- [RECORDED INFORMATION]
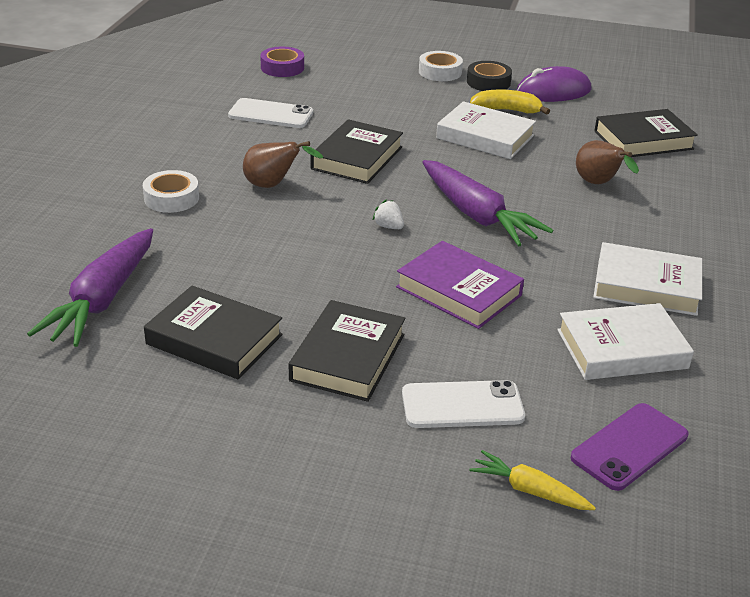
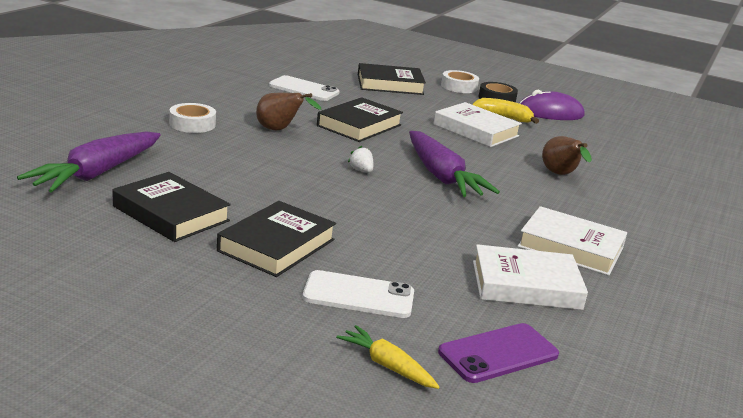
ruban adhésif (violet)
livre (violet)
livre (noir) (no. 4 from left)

- [ACTIVITY] What is needed here is an exact repetition of the listing above, pictures excluded.

- [ANSWER TO THE EXERCISE]
ruban adhésif (violet)
livre (violet)
livre (noir) (no. 4 from left)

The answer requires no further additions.